SOURCE MATERIAL Block Start
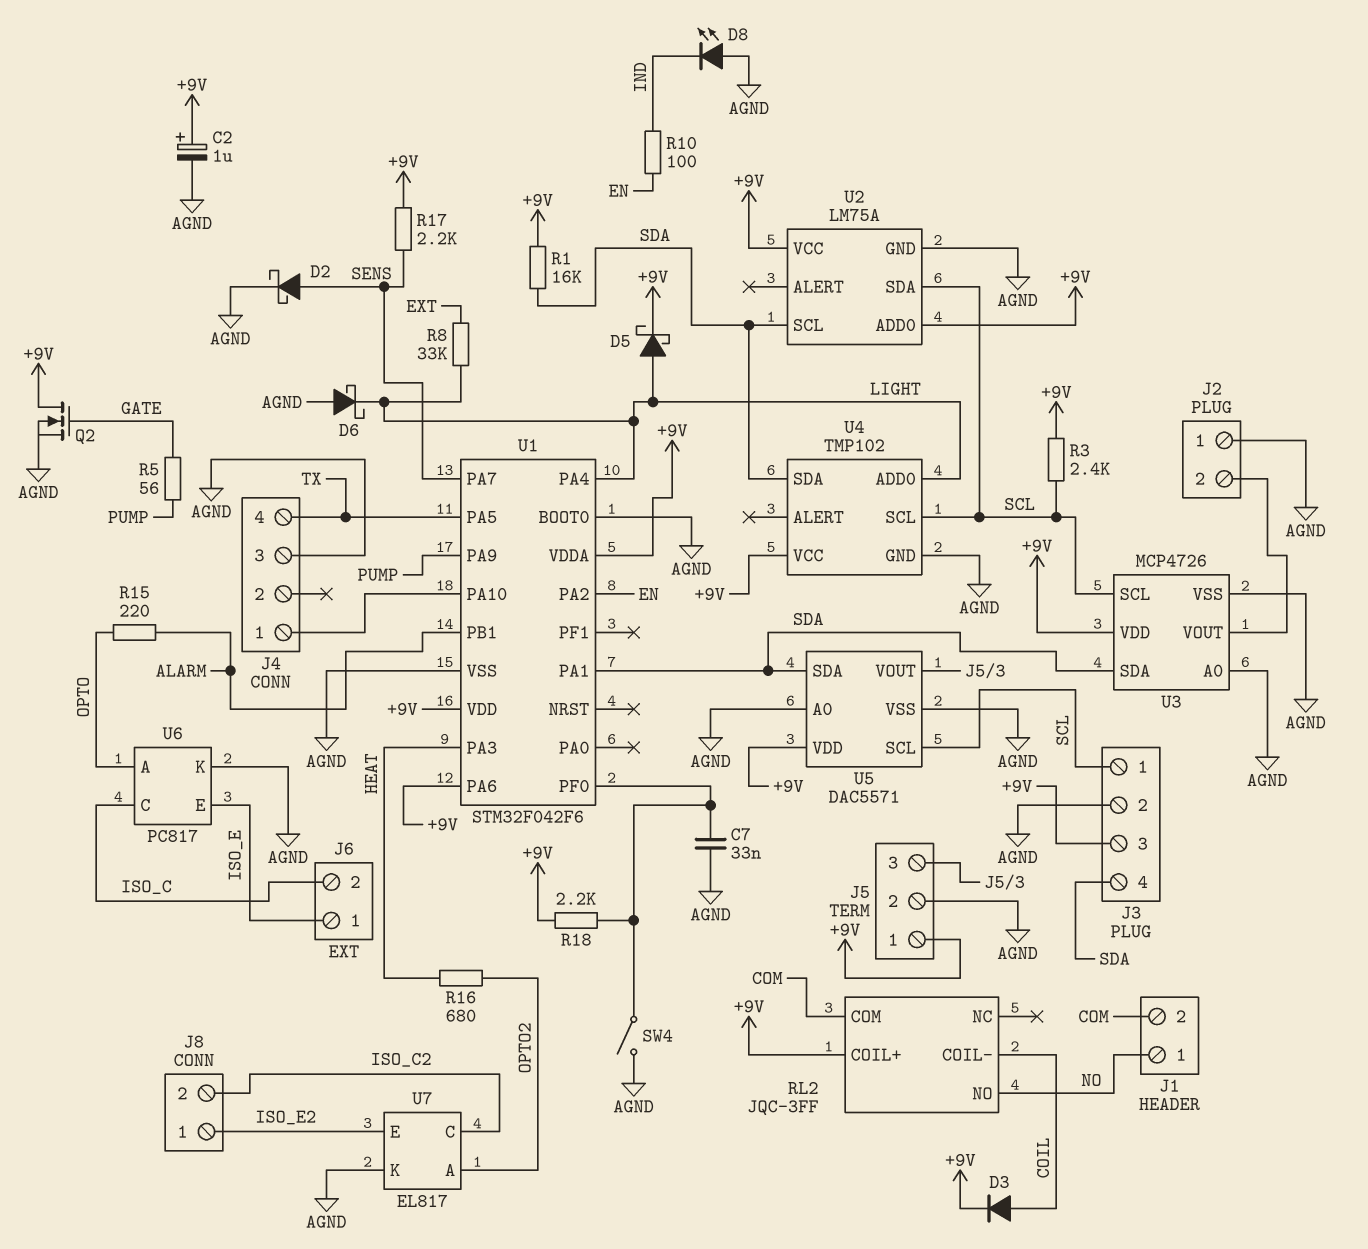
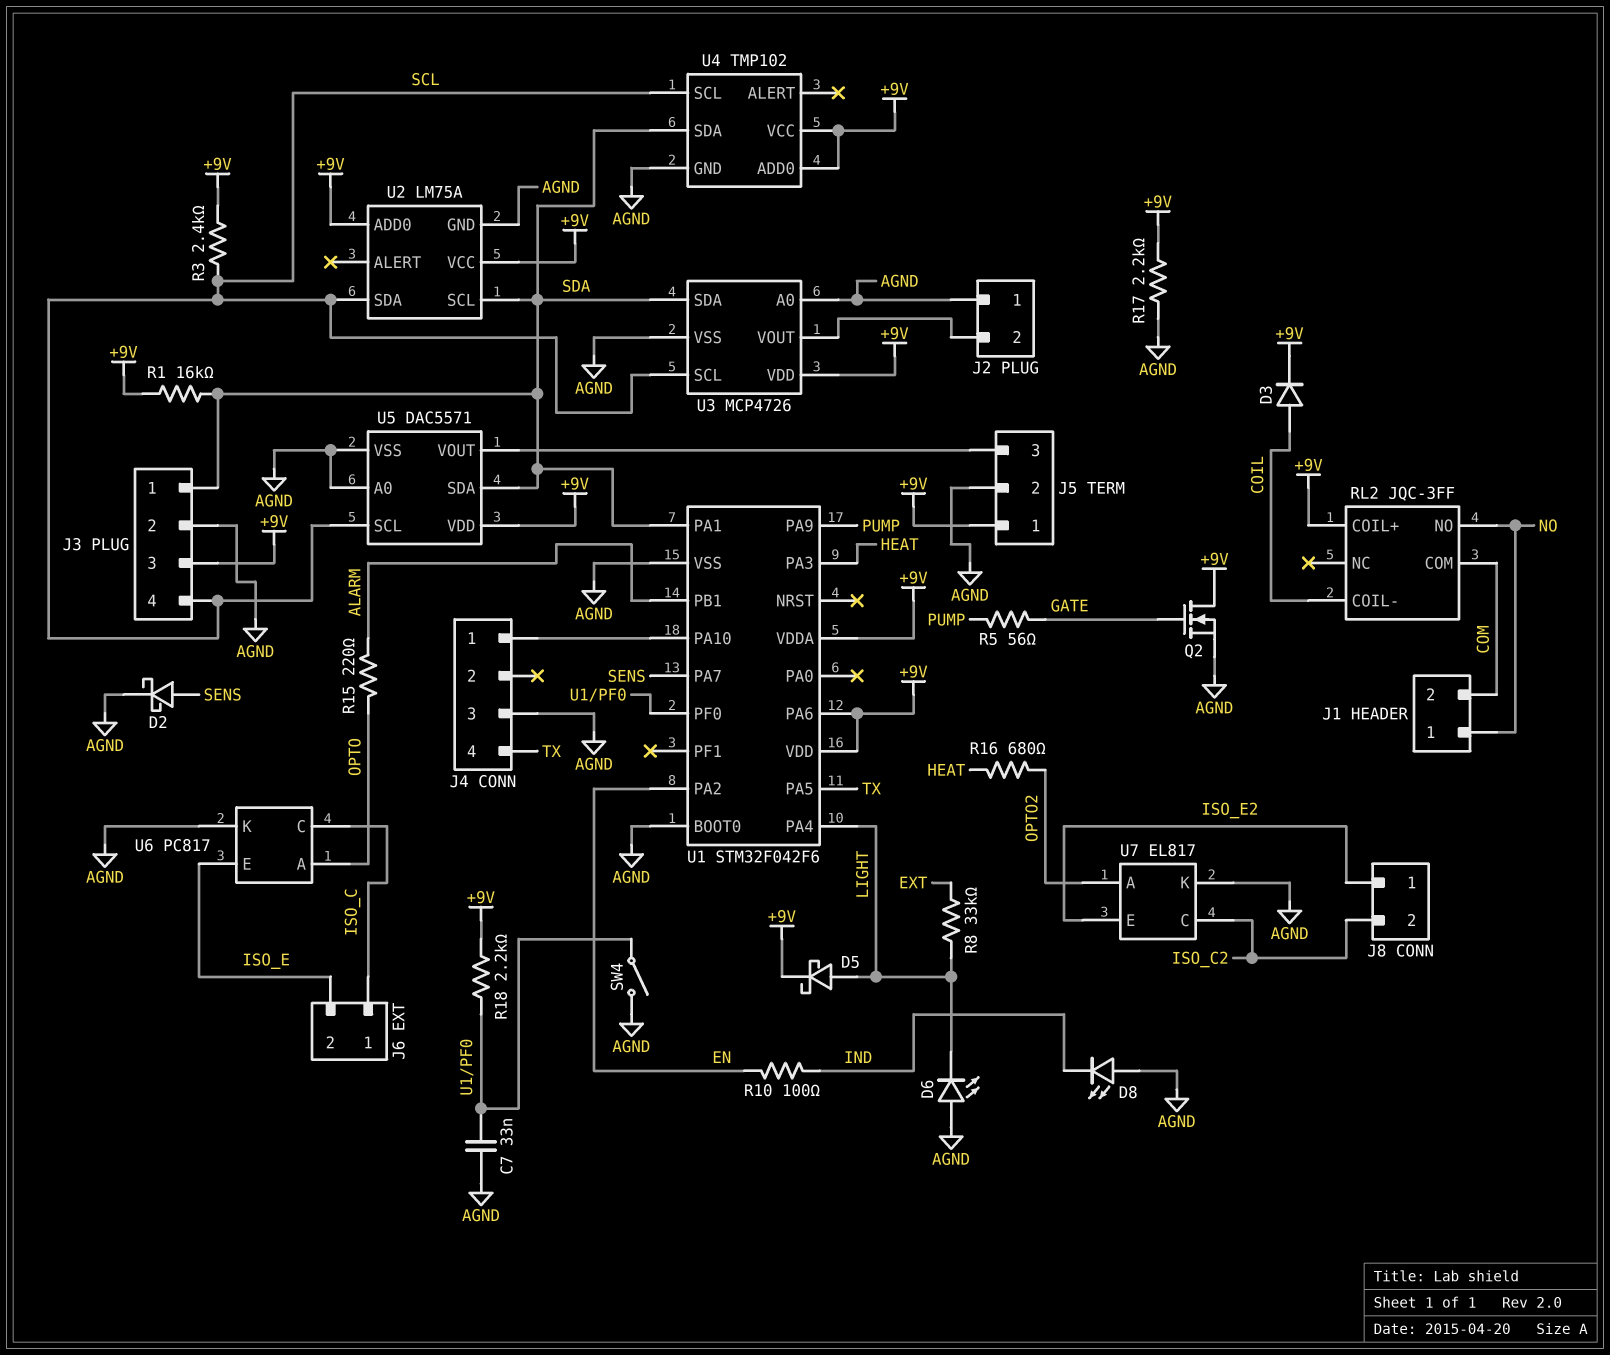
C2: 1uF (plus +9V, minus AGND) -> none
D6: schottky (A AGND, K LIGHT) -> LED (A AGND, K LIGHT)
J3 pin 1: SCL -> SDA
J3 pin 4: SDA -> SCL
J6 pin 1: ISO_E -> ISO_C
J6 pin 2: ISO_C -> ISO_E
R17: 2.2k (+9V, SENS) -> 2.2k (+9V, AGND)
U4 pin ADD0: LIGHT -> +9V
SOURCE MATERIAL Block End
TASK INSTRUCTIONS: Each line above with the string "AGND" should be reported in full.

RESPONSE AREA:
C2: 1uF (plus +9V, minus AGND) -> none
D6: schottky (A AGND, K LIGHT) -> LED (A AGND, K LIGHT)
R17: 2.2k (+9V, SENS) -> 2.2k (+9V, AGND)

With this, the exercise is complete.